__Exercise brief__
Could you print exactly the lines of the listing below, starting at the line that has "R10: 27k (+9V, SIG2) -> 16k (+9V, SIG2)" and ending at the line that has "R6: 47k (N_19, N_28) -> 510 (N_19, N_28)", and only those lines?

__Exercise data__
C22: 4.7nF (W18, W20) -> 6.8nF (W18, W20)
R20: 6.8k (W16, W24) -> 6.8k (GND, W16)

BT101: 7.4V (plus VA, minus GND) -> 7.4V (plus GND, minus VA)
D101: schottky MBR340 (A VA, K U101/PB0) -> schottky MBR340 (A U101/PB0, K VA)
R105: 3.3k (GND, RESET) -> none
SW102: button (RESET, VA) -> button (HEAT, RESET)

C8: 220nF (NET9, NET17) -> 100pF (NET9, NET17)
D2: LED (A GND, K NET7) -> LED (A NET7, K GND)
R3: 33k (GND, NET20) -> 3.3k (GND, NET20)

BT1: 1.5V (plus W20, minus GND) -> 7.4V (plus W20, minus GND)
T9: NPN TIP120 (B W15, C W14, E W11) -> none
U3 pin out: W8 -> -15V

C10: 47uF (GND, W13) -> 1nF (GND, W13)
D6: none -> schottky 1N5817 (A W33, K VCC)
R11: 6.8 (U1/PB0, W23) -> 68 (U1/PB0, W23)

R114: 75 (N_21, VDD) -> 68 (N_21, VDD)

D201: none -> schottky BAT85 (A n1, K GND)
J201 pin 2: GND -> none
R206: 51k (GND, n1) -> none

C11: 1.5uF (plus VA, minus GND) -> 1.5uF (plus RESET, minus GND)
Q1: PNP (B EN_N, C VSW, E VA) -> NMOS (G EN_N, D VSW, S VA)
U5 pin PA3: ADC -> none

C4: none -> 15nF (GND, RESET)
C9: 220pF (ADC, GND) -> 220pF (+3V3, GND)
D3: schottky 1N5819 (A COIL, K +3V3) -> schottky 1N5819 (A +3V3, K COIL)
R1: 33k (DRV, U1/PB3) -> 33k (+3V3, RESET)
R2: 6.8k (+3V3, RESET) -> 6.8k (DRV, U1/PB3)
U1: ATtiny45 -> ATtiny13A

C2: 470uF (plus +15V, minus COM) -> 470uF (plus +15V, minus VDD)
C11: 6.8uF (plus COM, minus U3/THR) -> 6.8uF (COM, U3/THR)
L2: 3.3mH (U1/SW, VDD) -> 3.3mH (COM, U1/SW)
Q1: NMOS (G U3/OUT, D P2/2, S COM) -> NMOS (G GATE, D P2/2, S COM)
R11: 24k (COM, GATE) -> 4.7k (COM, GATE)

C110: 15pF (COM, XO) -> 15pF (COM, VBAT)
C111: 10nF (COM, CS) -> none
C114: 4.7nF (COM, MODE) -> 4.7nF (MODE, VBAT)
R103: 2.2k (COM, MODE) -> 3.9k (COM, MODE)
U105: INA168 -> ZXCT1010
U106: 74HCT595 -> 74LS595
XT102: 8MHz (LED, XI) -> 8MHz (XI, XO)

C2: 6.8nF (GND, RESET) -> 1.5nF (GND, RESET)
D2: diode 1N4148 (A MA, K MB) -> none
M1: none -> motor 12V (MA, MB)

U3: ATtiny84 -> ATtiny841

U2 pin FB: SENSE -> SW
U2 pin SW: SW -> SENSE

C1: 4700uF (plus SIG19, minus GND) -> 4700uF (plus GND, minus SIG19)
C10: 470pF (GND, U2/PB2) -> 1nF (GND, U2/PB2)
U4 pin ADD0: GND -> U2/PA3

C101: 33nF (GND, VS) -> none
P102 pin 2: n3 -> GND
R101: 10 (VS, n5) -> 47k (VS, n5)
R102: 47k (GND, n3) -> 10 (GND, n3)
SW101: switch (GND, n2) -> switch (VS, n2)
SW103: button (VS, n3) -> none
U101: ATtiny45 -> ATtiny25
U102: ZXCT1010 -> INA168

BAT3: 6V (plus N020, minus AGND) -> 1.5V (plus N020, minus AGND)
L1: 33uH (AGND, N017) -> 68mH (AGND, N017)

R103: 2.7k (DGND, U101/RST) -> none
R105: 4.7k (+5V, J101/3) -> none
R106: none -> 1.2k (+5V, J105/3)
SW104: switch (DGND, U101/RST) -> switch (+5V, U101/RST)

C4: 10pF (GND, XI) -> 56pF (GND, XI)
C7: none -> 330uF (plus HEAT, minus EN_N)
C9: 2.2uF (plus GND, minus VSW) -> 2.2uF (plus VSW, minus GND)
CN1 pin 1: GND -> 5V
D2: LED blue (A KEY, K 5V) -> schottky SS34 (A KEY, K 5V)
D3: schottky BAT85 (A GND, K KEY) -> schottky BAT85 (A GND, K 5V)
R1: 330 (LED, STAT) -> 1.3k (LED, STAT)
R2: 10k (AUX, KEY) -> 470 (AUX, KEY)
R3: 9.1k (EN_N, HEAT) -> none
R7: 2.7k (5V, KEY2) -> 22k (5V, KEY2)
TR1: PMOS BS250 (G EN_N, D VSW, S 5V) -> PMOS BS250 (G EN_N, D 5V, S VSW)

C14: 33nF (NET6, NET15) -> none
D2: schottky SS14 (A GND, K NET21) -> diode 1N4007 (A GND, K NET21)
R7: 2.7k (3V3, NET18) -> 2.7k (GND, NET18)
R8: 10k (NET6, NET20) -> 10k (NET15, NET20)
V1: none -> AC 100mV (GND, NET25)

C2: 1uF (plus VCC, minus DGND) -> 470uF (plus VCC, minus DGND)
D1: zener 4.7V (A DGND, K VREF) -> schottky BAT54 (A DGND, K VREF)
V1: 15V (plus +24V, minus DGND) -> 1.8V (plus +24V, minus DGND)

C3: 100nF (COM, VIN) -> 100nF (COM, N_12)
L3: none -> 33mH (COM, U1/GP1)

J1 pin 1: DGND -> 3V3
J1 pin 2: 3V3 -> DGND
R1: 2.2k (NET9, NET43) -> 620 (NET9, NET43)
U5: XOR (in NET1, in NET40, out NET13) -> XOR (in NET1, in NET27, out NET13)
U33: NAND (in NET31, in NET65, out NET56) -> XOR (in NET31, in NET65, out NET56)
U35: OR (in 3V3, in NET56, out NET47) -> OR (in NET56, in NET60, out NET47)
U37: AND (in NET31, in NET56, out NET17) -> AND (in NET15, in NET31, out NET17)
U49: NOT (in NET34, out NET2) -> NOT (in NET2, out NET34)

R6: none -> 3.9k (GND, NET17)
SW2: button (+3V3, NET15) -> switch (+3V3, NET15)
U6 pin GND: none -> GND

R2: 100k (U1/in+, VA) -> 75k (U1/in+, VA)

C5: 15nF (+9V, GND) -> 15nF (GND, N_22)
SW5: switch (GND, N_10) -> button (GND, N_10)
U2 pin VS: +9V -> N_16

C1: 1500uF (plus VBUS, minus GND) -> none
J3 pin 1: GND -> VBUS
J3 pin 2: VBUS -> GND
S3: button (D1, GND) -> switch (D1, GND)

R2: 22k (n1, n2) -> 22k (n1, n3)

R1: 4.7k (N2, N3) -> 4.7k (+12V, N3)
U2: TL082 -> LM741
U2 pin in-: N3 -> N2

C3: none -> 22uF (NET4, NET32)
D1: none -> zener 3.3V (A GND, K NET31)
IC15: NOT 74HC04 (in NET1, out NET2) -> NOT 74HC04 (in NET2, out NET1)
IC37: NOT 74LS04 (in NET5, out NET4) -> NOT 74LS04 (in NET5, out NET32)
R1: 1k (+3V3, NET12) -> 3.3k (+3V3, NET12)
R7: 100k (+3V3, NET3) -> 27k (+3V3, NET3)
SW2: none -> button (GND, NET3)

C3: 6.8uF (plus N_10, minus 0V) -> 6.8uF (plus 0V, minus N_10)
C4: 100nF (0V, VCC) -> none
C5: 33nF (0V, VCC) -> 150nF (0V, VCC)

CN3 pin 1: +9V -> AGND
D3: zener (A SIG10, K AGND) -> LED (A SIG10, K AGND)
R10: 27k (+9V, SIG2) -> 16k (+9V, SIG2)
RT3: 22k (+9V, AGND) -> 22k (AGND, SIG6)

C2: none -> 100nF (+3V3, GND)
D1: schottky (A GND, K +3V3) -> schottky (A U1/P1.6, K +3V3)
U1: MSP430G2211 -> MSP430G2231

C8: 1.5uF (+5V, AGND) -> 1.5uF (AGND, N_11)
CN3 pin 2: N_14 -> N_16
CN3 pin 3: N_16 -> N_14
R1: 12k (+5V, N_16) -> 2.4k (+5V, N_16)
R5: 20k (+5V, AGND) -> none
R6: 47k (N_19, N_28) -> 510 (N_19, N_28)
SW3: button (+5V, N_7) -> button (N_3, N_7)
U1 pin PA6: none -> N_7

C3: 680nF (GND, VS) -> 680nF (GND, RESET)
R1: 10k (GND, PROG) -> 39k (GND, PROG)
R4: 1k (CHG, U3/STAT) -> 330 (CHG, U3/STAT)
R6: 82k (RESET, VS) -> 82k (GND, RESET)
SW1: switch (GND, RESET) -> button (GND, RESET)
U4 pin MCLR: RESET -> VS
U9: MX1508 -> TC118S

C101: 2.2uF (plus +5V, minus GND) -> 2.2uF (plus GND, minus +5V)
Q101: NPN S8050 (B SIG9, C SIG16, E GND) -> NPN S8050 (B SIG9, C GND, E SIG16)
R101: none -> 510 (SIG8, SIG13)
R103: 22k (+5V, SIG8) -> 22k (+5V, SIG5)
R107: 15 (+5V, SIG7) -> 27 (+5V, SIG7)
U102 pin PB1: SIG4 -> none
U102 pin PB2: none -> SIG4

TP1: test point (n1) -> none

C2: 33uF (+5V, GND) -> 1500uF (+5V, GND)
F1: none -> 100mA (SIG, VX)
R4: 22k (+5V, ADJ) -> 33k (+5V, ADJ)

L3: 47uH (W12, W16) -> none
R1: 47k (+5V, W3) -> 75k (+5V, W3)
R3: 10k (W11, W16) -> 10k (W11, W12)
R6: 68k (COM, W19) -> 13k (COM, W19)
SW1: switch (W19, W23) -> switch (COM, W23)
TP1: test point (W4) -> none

__Answer to the problem__
R10: 27k (+9V, SIG2) -> 16k (+9V, SIG2)
RT3: 22k (+9V, AGND) -> 22k (AGND, SIG6)

C2: none -> 100nF (+3V3, GND)
D1: schottky (A GND, K +3V3) -> schottky (A U1/P1.6, K +3V3)
U1: MSP430G2211 -> MSP430G2231

C8: 1.5uF (+5V, AGND) -> 1.5uF (AGND, N_11)
CN3 pin 2: N_14 -> N_16
CN3 pin 3: N_16 -> N_14
R1: 12k (+5V, N_16) -> 2.4k (+5V, N_16)
R5: 20k (+5V, AGND) -> none
R6: 47k (N_19, N_28) -> 510 (N_19, N_28)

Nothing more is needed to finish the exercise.